PROBLEM STATEMENT: The records must be duplicated exactly, with every picture left out.

Before-and-after change records:
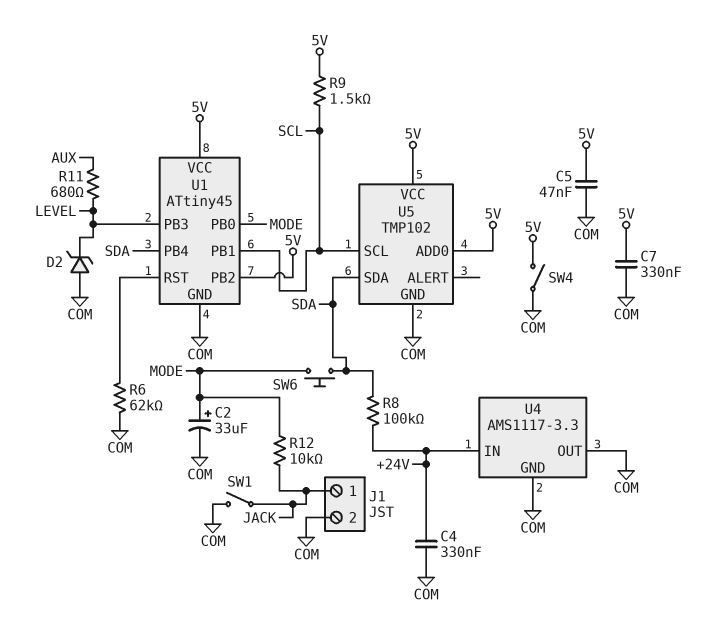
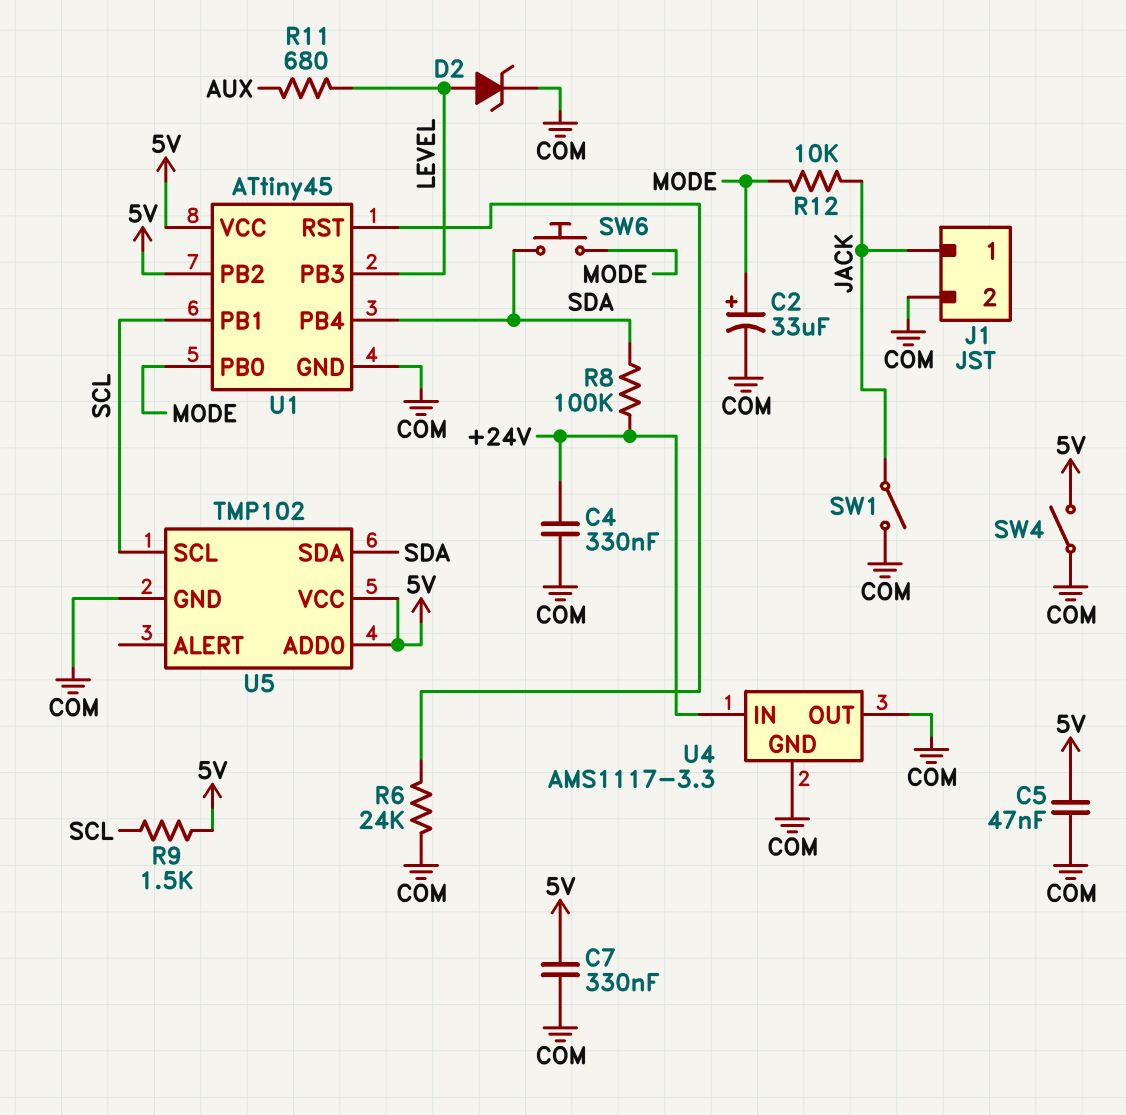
D2: zener (A COM, K LEVEL) -> zener (A LEVEL, K COM)
R6: 62k (COM, U1/RST) -> 24k (COM, U1/RST)

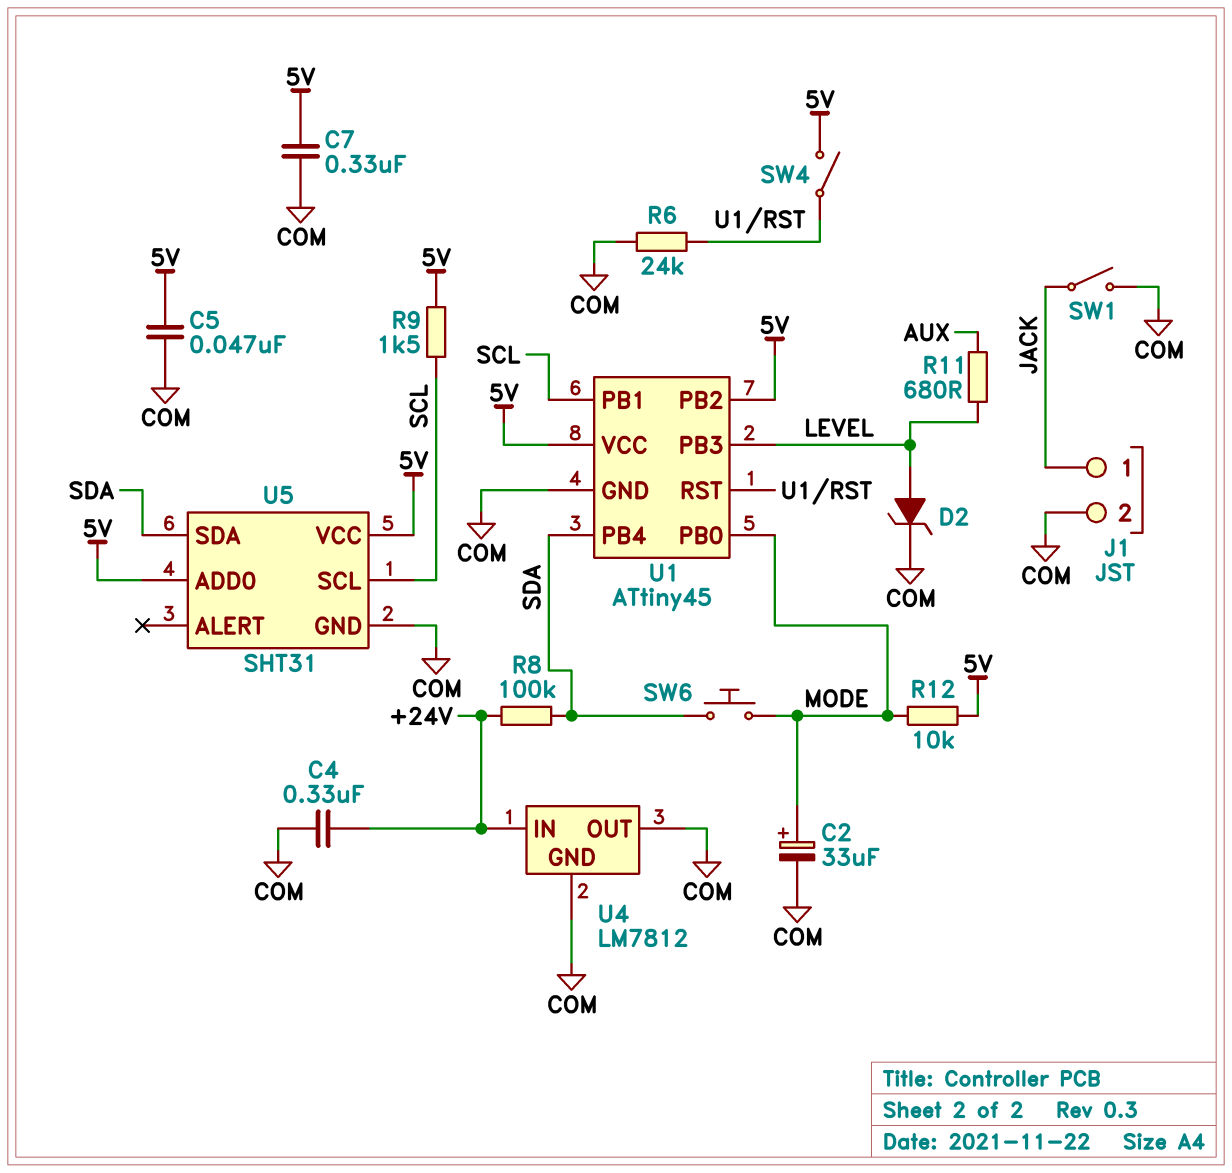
R12: 10k (JACK, MODE) -> 10k (5V, MODE)
SW4: switch (5V, COM) -> switch (5V, U1/RST)
U4: AMS1117-3.3 -> LM7812
U5: TMP102 -> SHT31

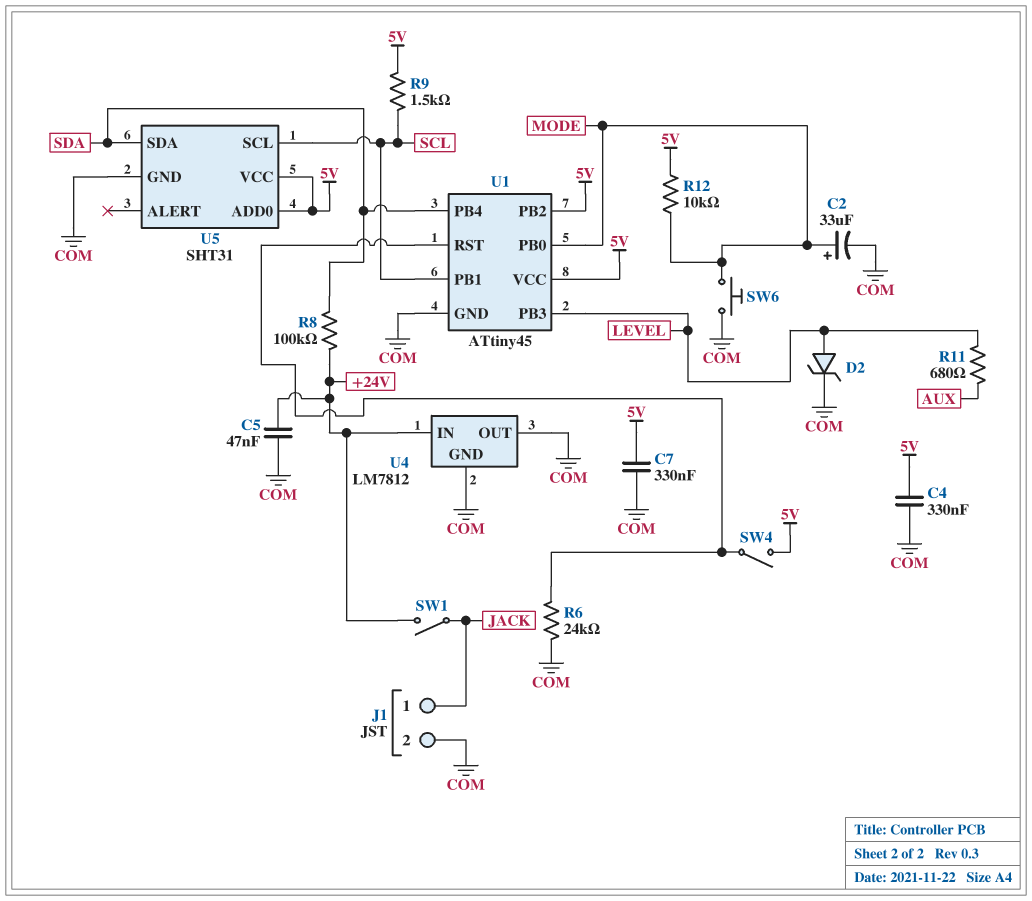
C4: 330nF (+24V, COM) -> 330nF (5V, COM)
C5: 47nF (5V, COM) -> 47nF (+24V, COM)
SW1: switch (COM, JACK) -> switch (+24V, JACK)
SW6: button (MODE, SDA) -> button (COM, MODE)

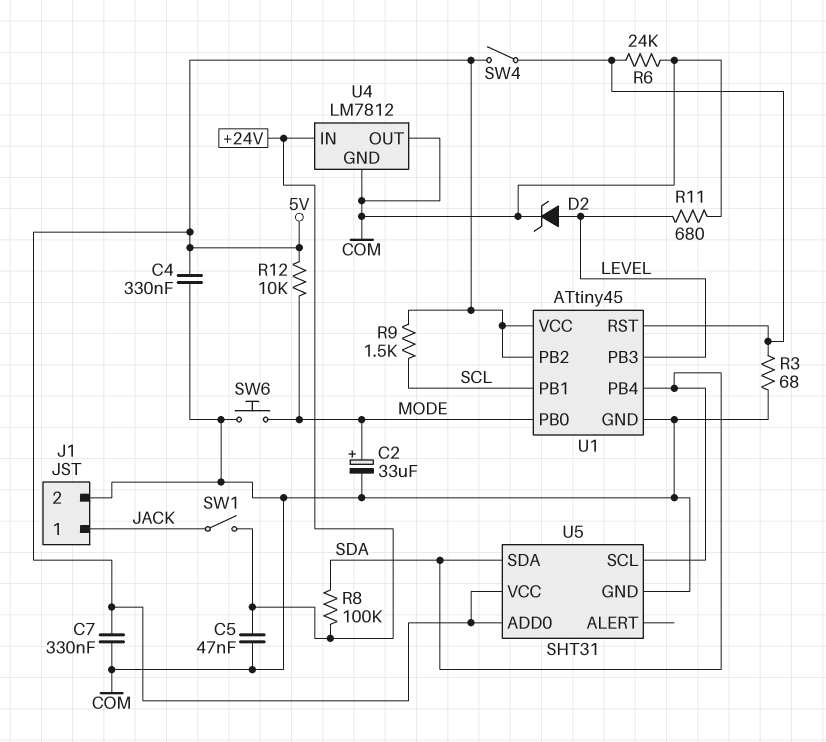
R3: none -> 68 (COM, U1/RST)
R11: 680 (AUX, LEVEL) -> 680 (COM, LEVEL)
U5 pin SCL: SCL -> SDA

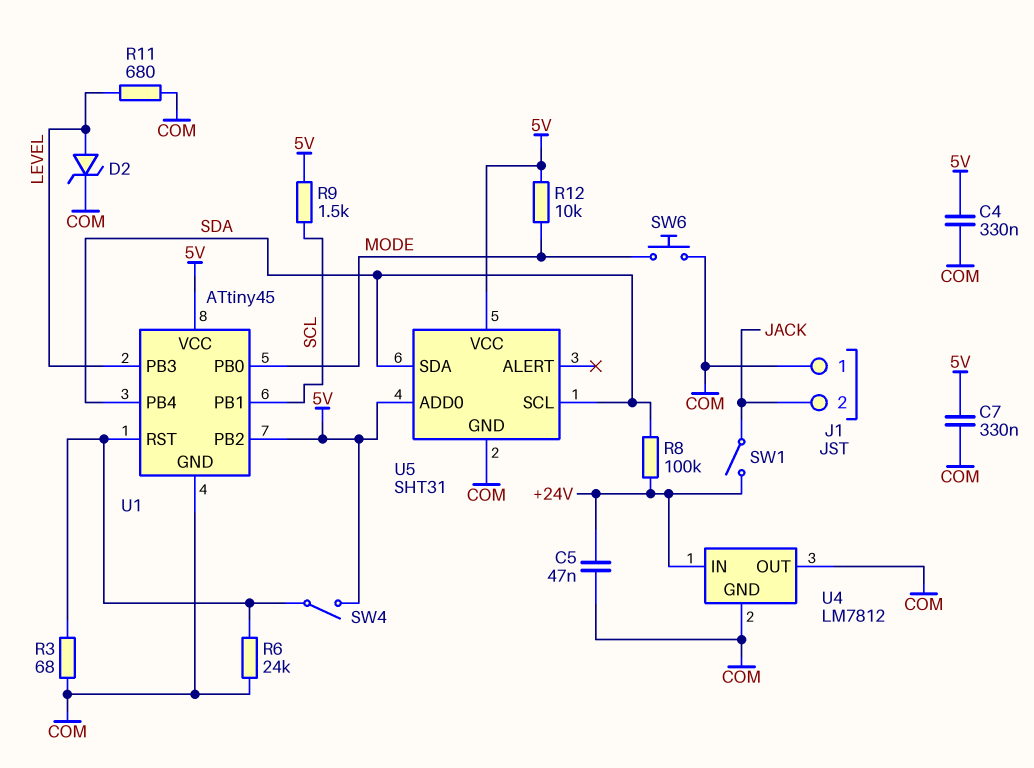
C2: 33uF (plus MODE, minus COM) -> none
J1 pin 1: JACK -> COM
J1 pin 2: COM -> JACK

RESULT OF THIS TASK:
D2: zener (A COM, K LEVEL) -> zener (A LEVEL, K COM)
R6: 62k (COM, U1/RST) -> 24k (COM, U1/RST)

R12: 10k (JACK, MODE) -> 10k (5V, MODE)
SW4: switch (5V, COM) -> switch (5V, U1/RST)
U4: AMS1117-3.3 -> LM7812
U5: TMP102 -> SHT31

C4: 330nF (+24V, COM) -> 330nF (5V, COM)
C5: 47nF (5V, COM) -> 47nF (+24V, COM)
SW1: switch (COM, JACK) -> switch (+24V, JACK)
SW6: button (MODE, SDA) -> button (COM, MODE)

R3: none -> 68 (COM, U1/RST)
R11: 680 (AUX, LEVEL) -> 680 (COM, LEVEL)
U5 pin SCL: SCL -> SDA

C2: 33uF (plus MODE, minus COM) -> none
J1 pin 1: JACK -> COM
J1 pin 2: COM -> JACK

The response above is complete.